=== Data lines ===
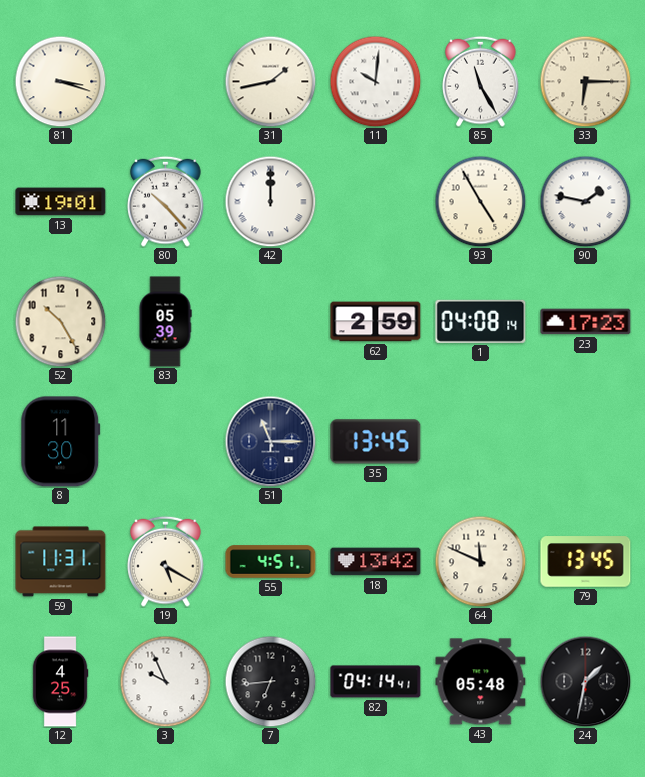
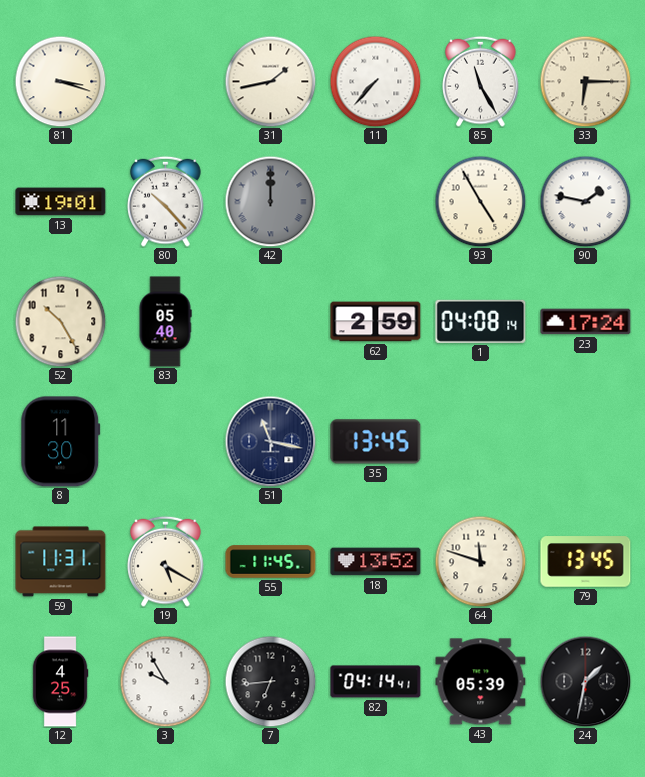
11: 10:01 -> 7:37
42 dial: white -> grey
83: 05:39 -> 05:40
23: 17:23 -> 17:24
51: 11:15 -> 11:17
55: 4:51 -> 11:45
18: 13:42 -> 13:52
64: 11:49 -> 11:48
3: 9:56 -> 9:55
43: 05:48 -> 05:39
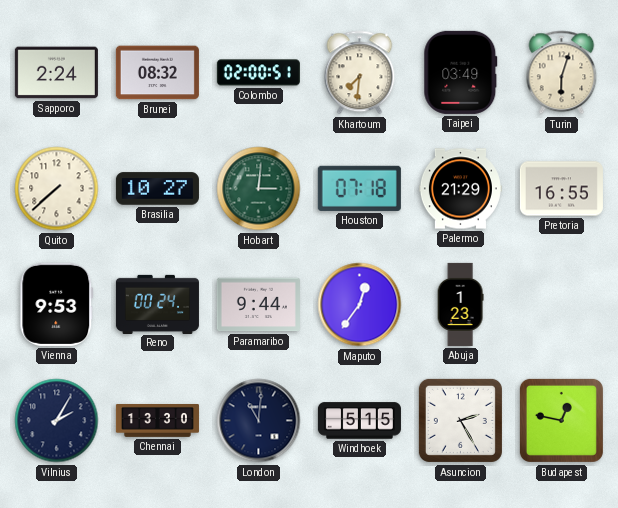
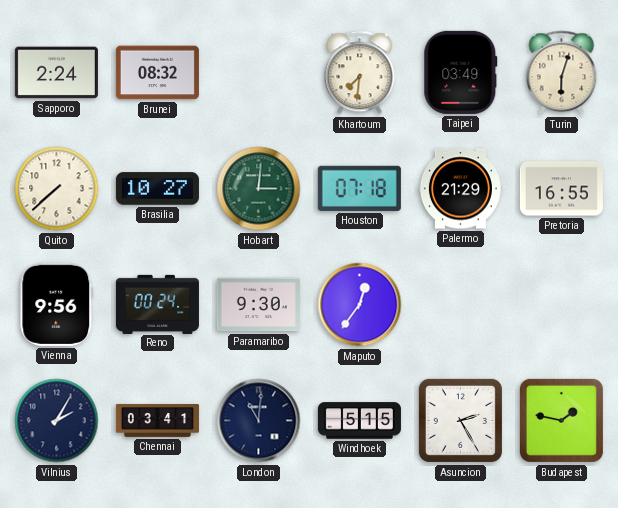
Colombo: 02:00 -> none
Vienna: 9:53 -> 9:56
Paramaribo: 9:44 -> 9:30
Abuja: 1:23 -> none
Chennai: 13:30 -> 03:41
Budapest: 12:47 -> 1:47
===
Copy every line from the records above without changing anything, and leave out the pictures.

**Task solution**
11: 10:01 -> 7:37
42 dial: white -> grey
83: 05:39 -> 05:40
23: 17:23 -> 17:24
51: 11:15 -> 11:17
55: 4:51 -> 11:45
18: 13:42 -> 13:52
64: 11:49 -> 11:48
3: 9:56 -> 9:55
43: 05:48 -> 05:39
Colombo: 02:00 -> none
Vienna: 9:53 -> 9:56
Paramaribo: 9:44 -> 9:30
Abuja: 1:23 -> none
Chennai: 13:30 -> 03:41
Budapest: 12:47 -> 1:47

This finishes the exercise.